Problem statement → The task calls for every line of the data to be repeated exactly.

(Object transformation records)
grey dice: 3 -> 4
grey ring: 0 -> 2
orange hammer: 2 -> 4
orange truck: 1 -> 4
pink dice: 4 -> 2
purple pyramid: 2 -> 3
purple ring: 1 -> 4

Task solution →
grey dice: 3 -> 4
grey ring: 0 -> 2
orange hammer: 2 -> 4
orange truck: 1 -> 4
pink dice: 4 -> 2
purple pyramid: 2 -> 3
purple ring: 1 -> 4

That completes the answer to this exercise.